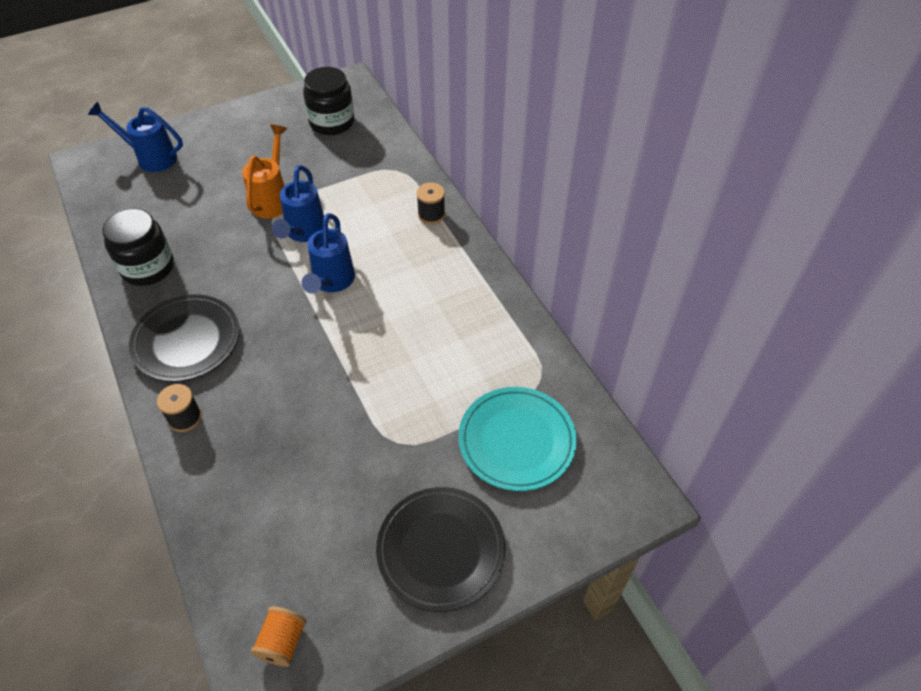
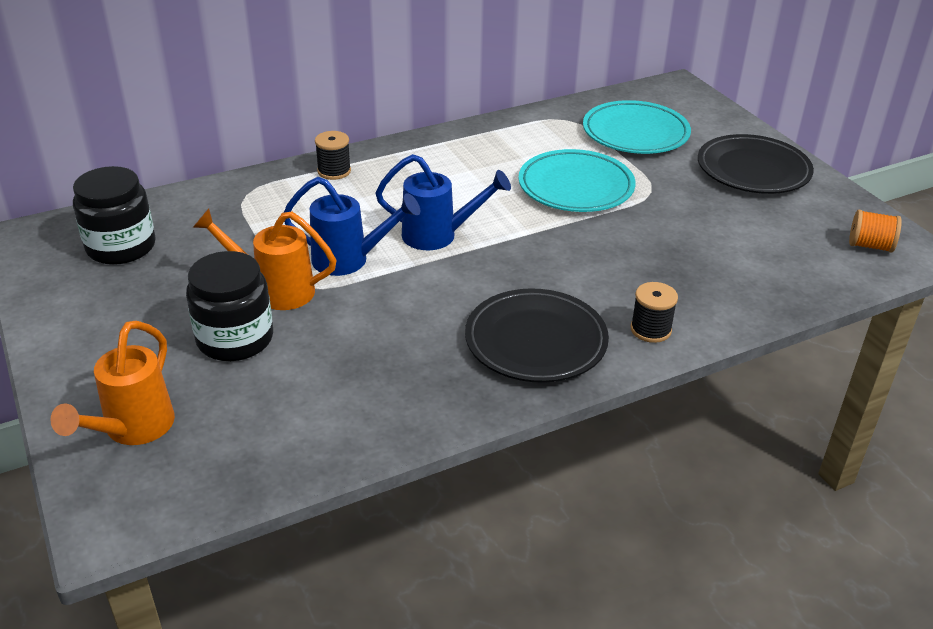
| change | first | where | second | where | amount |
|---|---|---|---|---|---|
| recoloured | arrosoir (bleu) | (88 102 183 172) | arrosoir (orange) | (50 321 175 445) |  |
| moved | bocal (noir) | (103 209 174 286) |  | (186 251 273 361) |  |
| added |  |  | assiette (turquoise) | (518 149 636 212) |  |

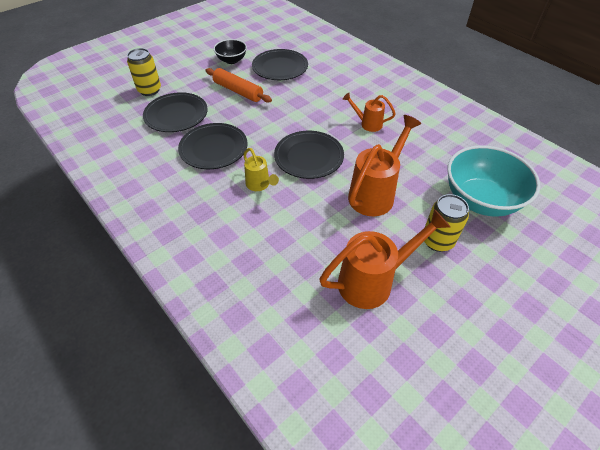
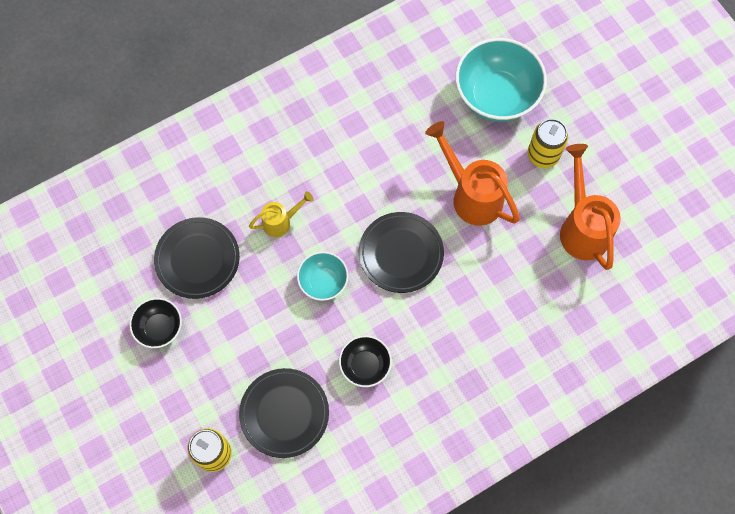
| change | first | where | second | where | amount |
|---|---|---|---|---|---|
| moved | arrosoir (jaune) | (243 148 279 191) |  | (249 191 314 237) |  |
| added |  |  | bol (turquoise) | (297 252 348 301) |  |
| replaced | assiette (noir) | (178 123 248 169) | bol (noir) | (339 335 392 387) |  |
| removed | rouleau à pâtisserie (orange) | (206 68 272 103) |  |  |  |
| removed | arrosoir (orange) | (343 93 396 132) |  |  |  |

☆ ☆ ☆ ☆ ☆

_WHAT YOU SHOULD DO:_ Each line of the material above should be set down exactly, with no pictures.

_ANSWER BELOW:_
| change | first | where | second | where | amount |
|---|---|---|---|---|---|
| recoloured | arrosoir (bleu) | (88 102 183 172) | arrosoir (orange) | (50 321 175 445) |  |
| moved | bocal (noir) | (103 209 174 286) |  | (186 251 273 361) |  |
| added |  |  | assiette (turquoise) | (518 149 636 212) |  |

| change | first | where | second | where | amount |
|---|---|---|---|---|---|
| moved | arrosoir (jaune) | (243 148 279 191) |  | (249 191 314 237) |  |
| added |  |  | bol (turquoise) | (297 252 348 301) |  |
| replaced | assiette (noir) | (178 123 248 169) | bol (noir) | (339 335 392 387) |  |
| removed | rouleau à pâtisserie (orange) | (206 68 272 103) |  |  |  |
| removed | arrosoir (orange) | (343 93 396 132) |  |  |  |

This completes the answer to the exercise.